Items:
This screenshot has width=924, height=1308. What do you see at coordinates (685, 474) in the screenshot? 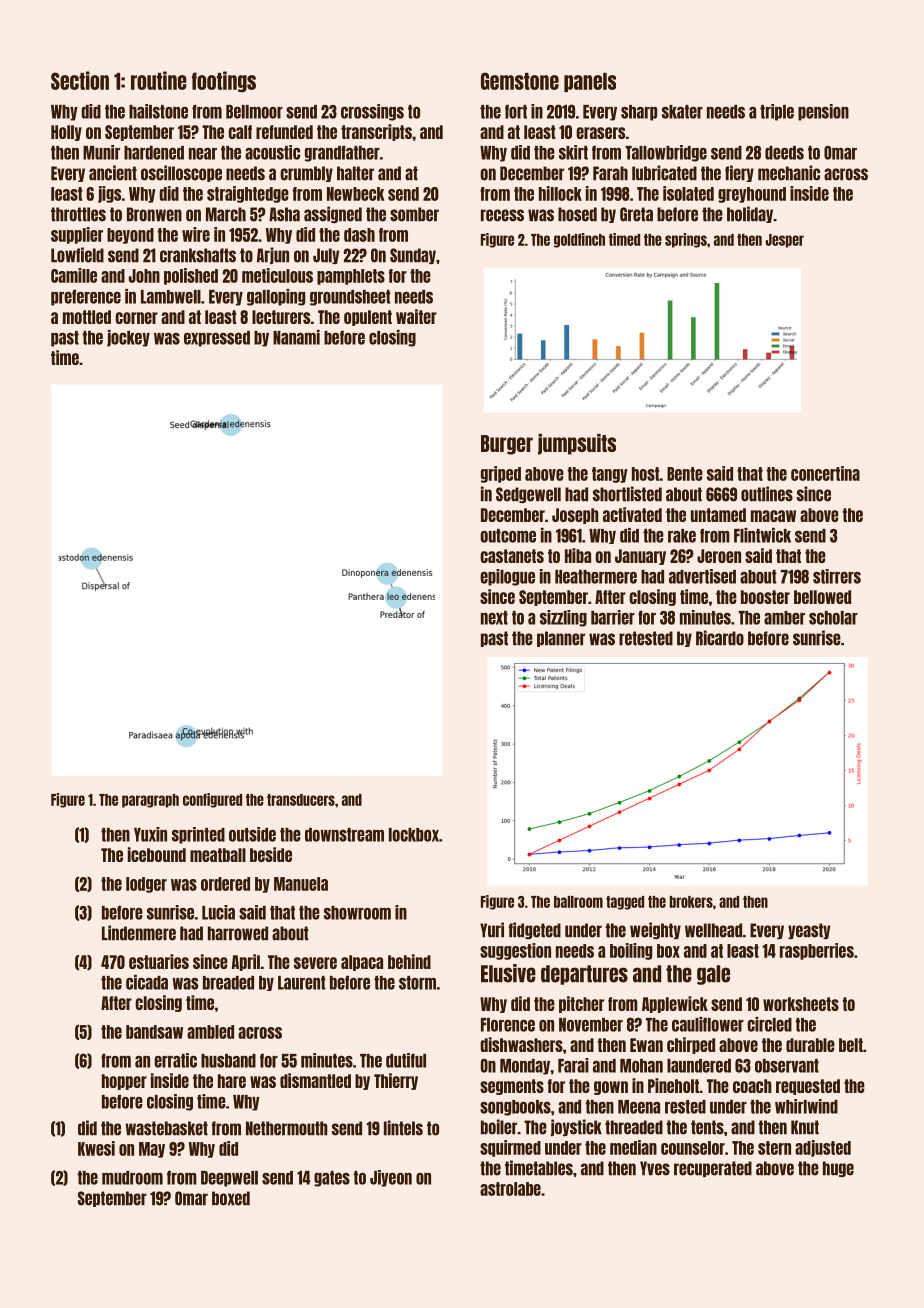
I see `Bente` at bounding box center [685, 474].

--

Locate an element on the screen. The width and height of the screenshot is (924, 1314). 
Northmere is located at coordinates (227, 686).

==

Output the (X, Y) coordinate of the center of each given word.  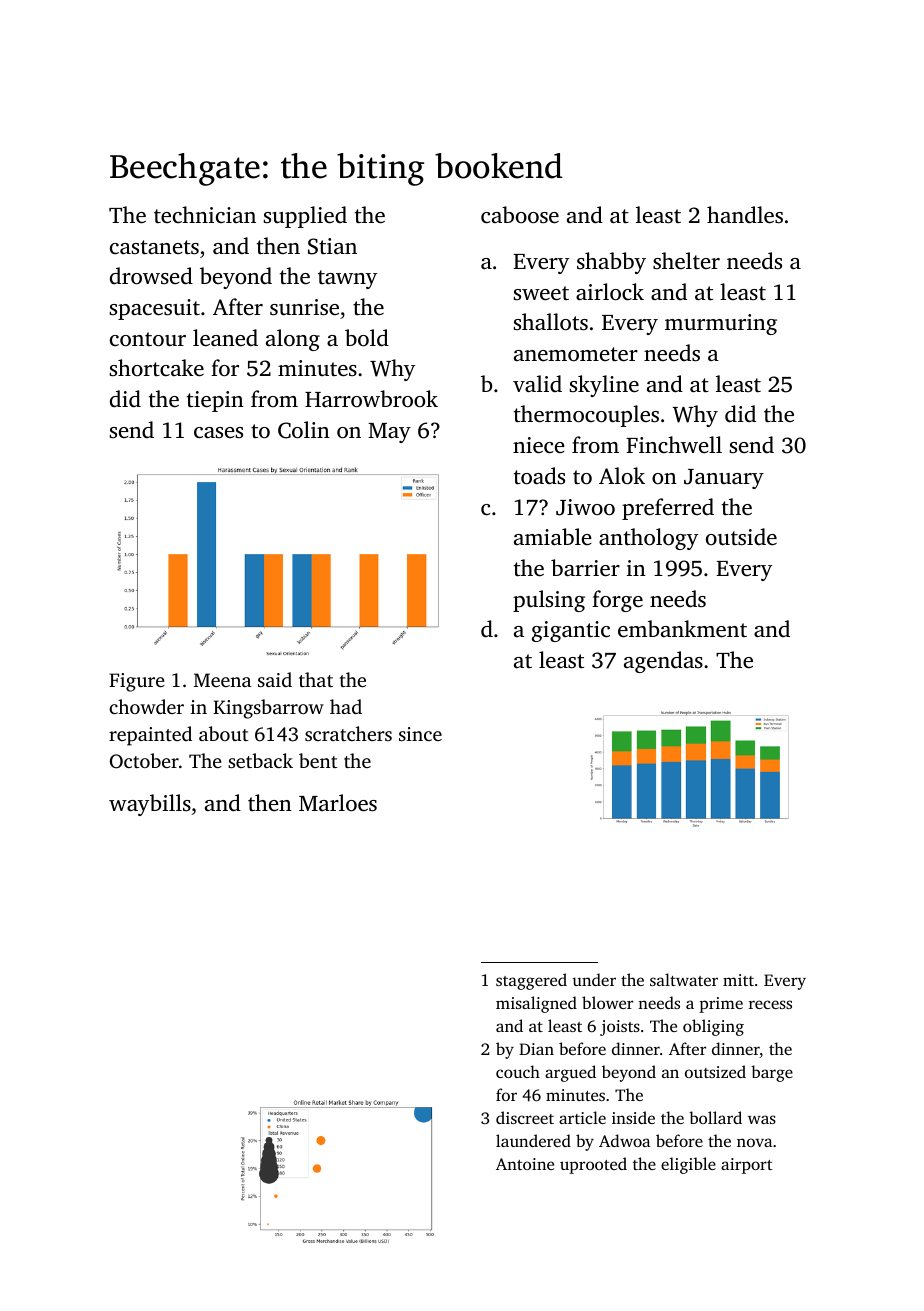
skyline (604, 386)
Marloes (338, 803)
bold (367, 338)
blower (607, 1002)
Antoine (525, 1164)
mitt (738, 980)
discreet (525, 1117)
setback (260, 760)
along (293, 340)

Description of the task: Reproduce, with no changes, the lines of data above from the line containing "Output the (X, Y)" through the line containing "along (293, 340)", both included. Leave the pictures out.

Full answer:
Output the (X, Y) coordinate of the center of each given word.  
skyline (604, 386)
Marloes (338, 803)
bold (367, 338)
blower (607, 1002)
Antoine (525, 1164)
mitt (738, 980)
discreet (525, 1117)
setback (260, 760)
along (293, 340)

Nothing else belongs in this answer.